**Data block**
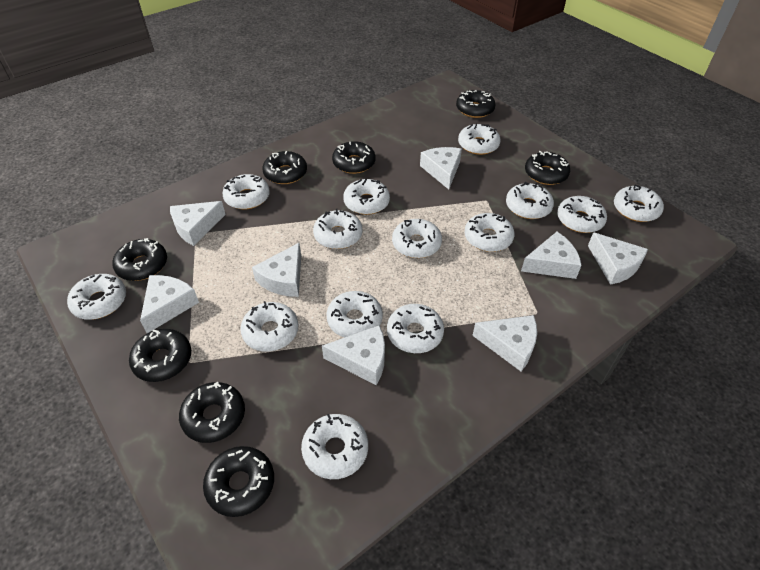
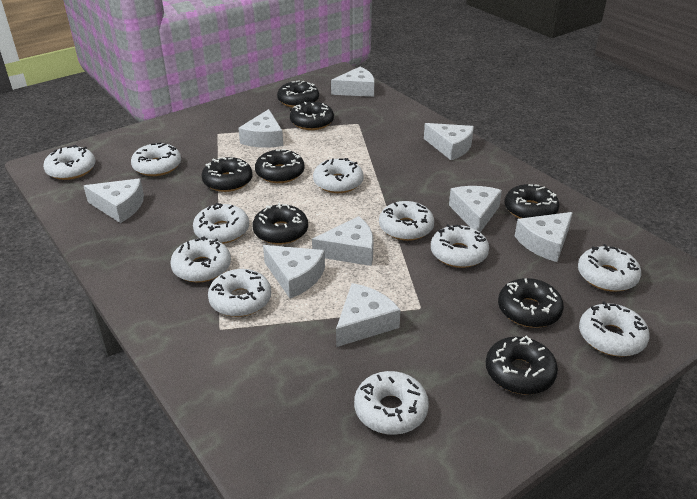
white cheese: 8 -> 9
white donut: 14 -> 11

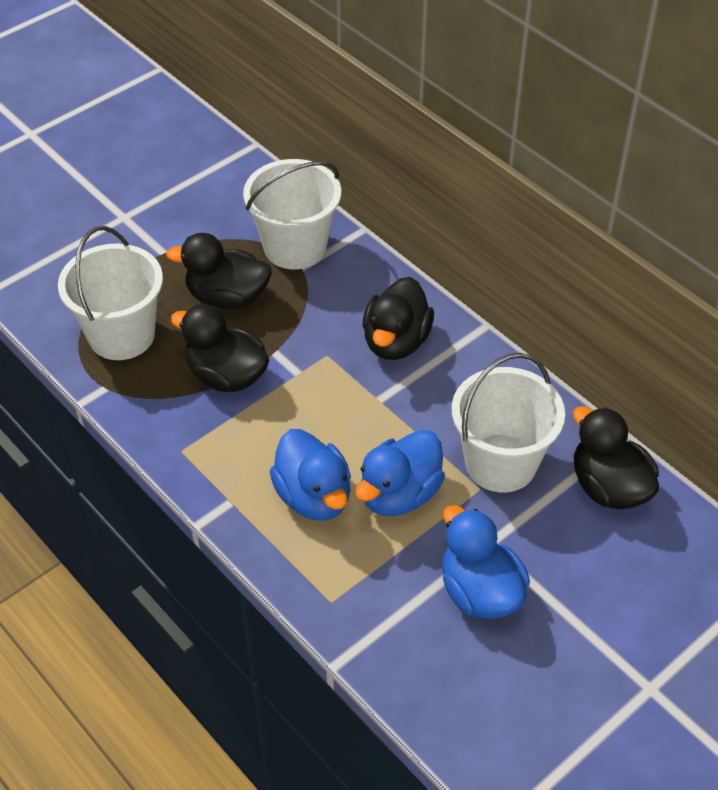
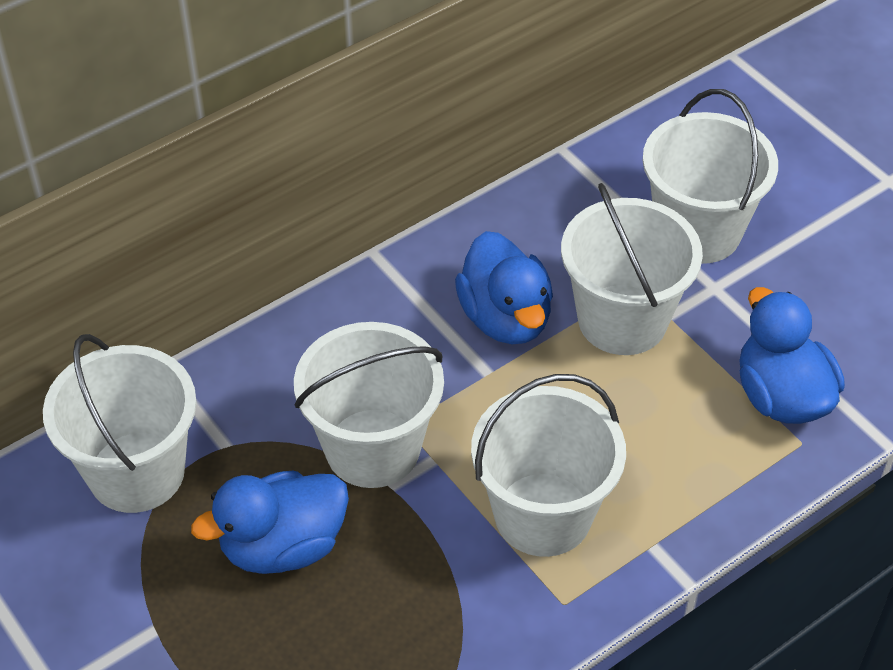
black duck: 4 -> 0
white bucket: 3 -> 5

**What you will do**
If a line above holds the string "white", return it as it stands.

**Result of the exercise**
white cheese: 8 -> 9
white donut: 14 -> 11
white bucket: 3 -> 5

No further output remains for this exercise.